§ **Brief**: Take the line with "black calculator [203,292,299,357]" and every line after it in the data. Transcribe them exactly, through the last.

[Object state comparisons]
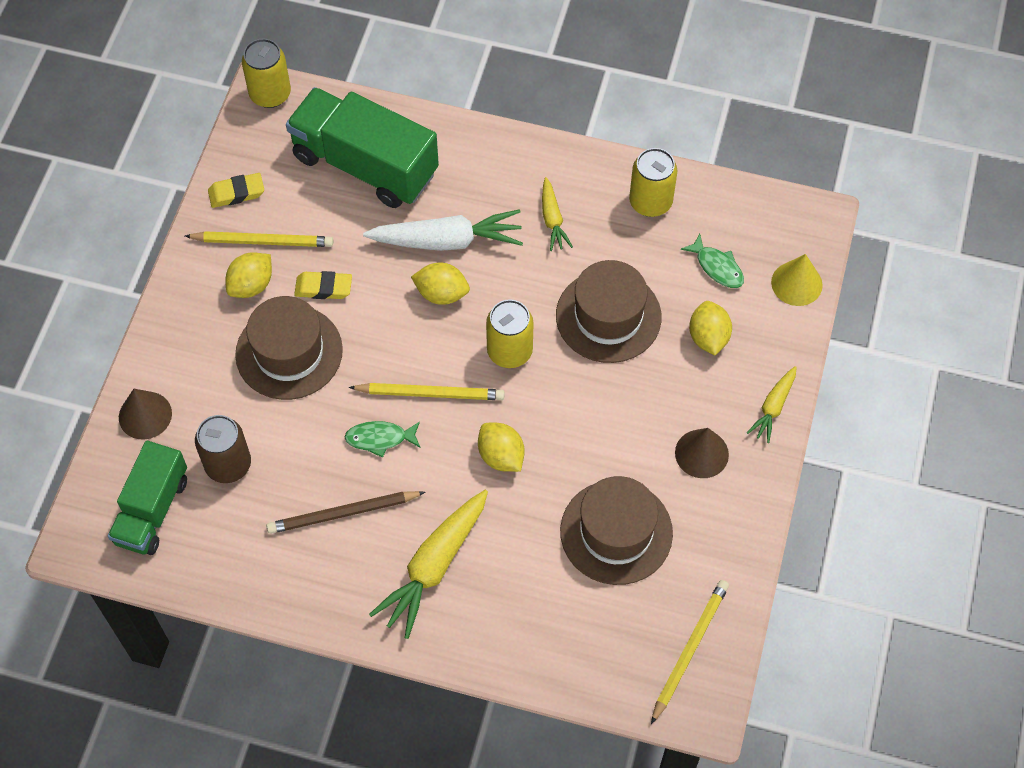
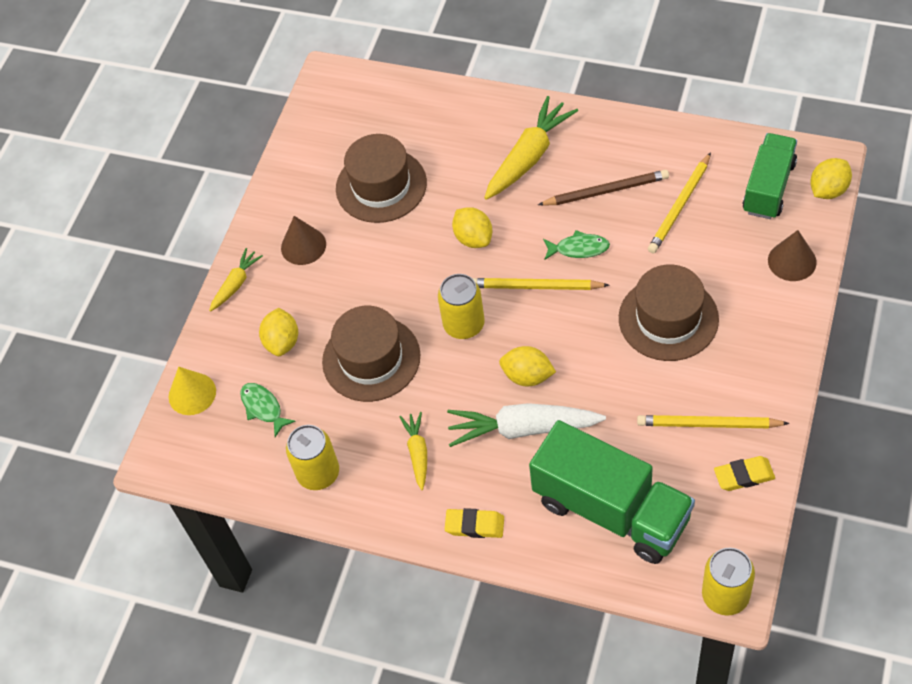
camera: 170 degrees left, 5 degrees down
brown can [195,415,251,483] -> none
yellow lemon [225,252,272,298] -> yellow lemon moved to [810,158,852,199]
yellow eraser [294,271,352,299] -> yellow eraser moved to [445,508,504,538]
yellow pencil [651,580,729,724] -> yellow pencil moved to [648,152,711,254]

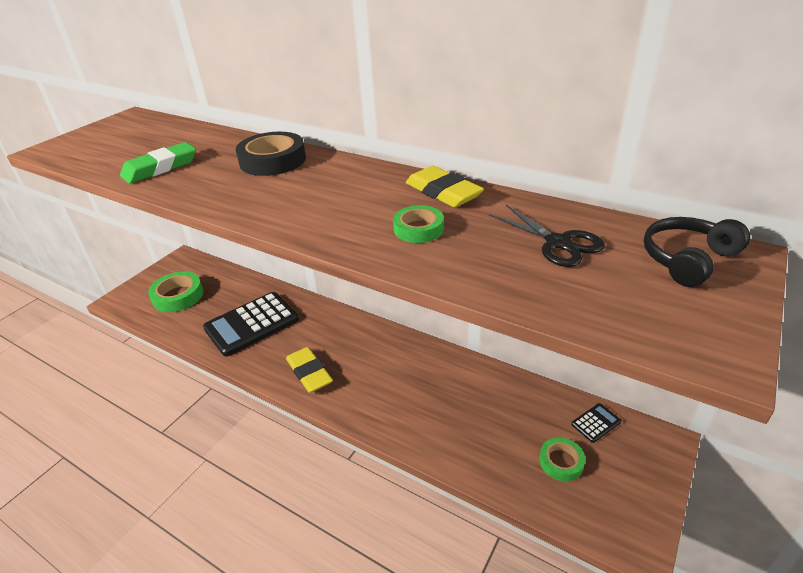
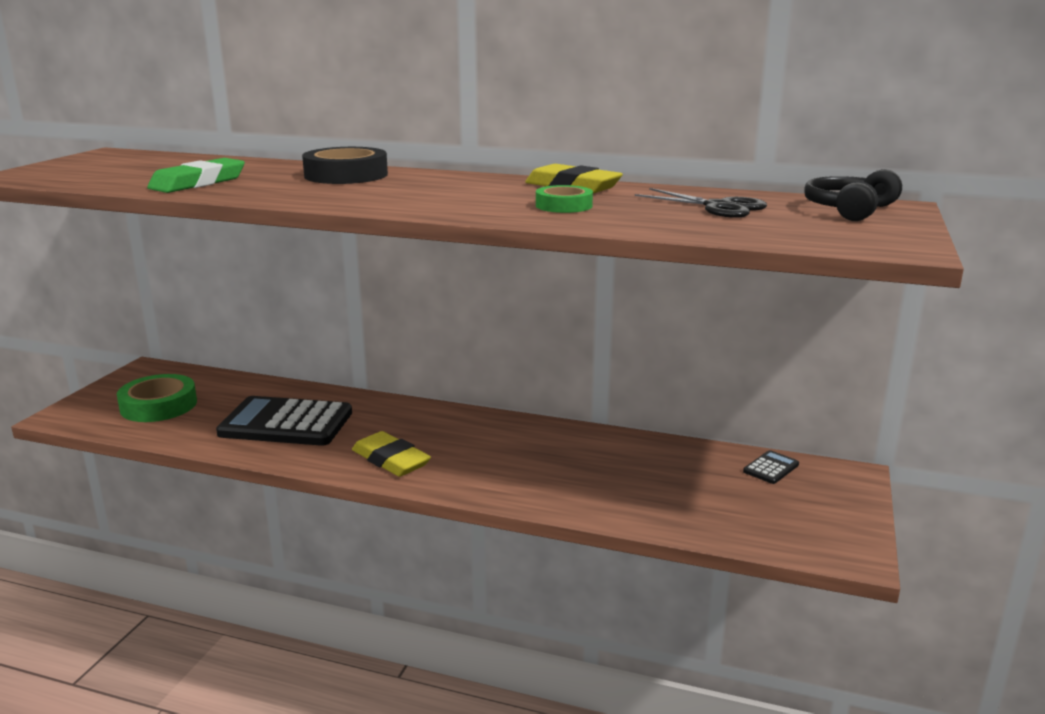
camera: 15 degrees left, 15 degrees down
black calculator [203,292,299,357] -> black calculator turned 60 degrees clockwise [216,396,352,446]
green tape [539,437,585,481] -> none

§ **Final answer**:
black calculator [203,292,299,357] -> black calculator turned 60 degrees clockwise [216,396,352,446]
green tape [539,437,585,481] -> none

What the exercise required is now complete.